Directions: Could you reproduce, word for word, everything below from the line containing "brown jar: 8 -> 6" down to the line containing "purple house: 2 -> 4", with both of those lines included and no others?

Given information:

——————————

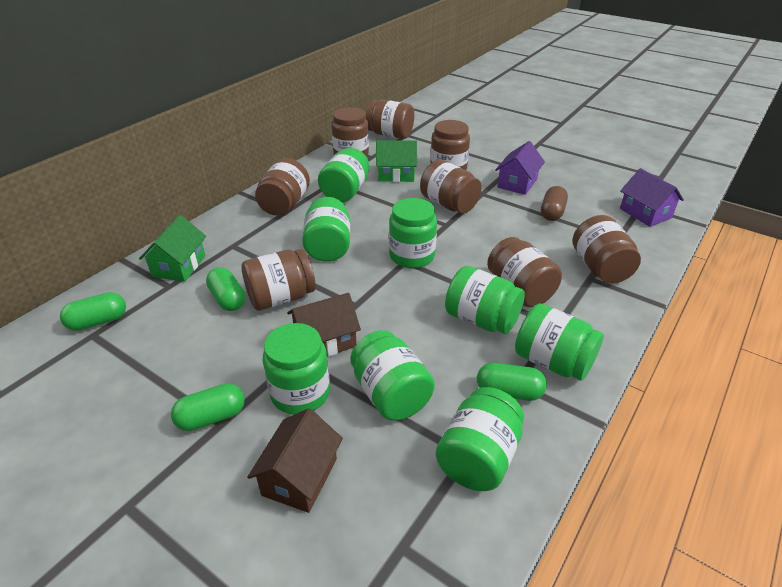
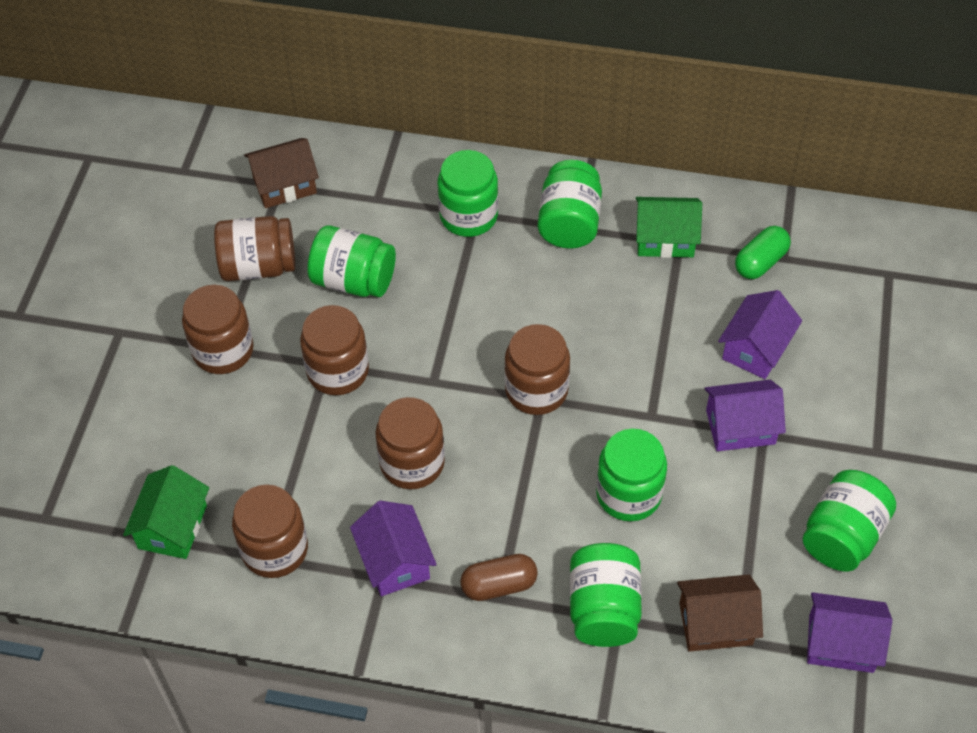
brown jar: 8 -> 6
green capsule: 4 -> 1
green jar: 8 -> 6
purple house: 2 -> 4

——————————

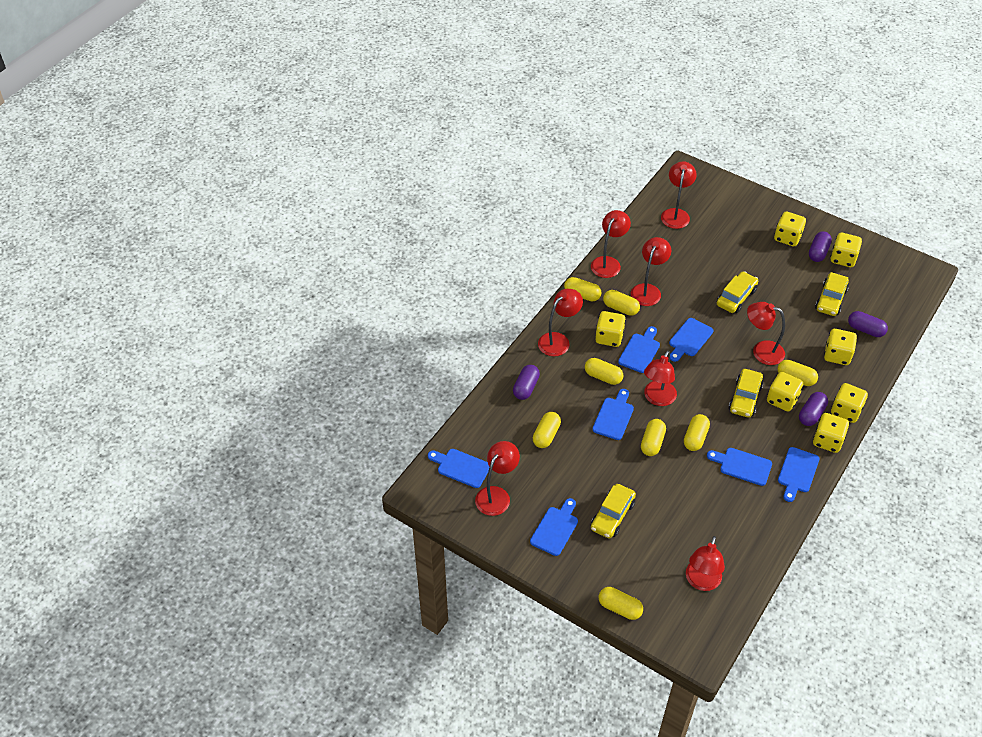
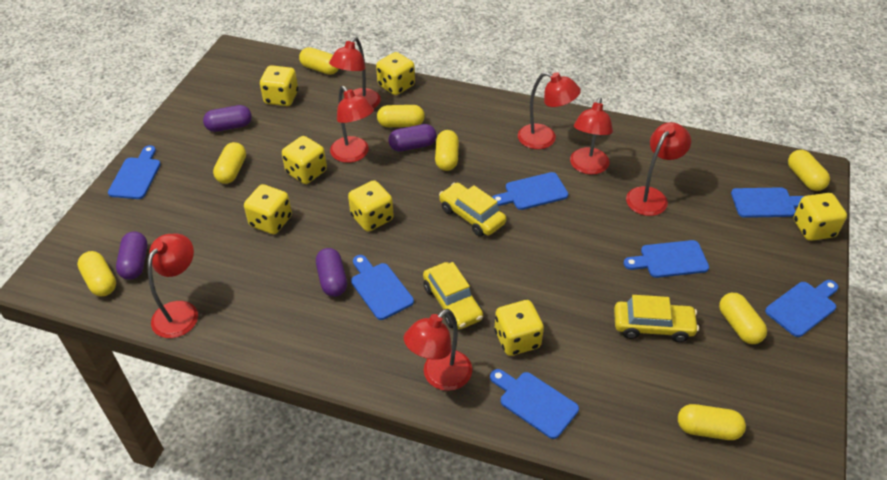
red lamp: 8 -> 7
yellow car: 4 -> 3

——————————

Exercise answer:
brown jar: 8 -> 6
green capsule: 4 -> 1
green jar: 8 -> 6
purple house: 2 -> 4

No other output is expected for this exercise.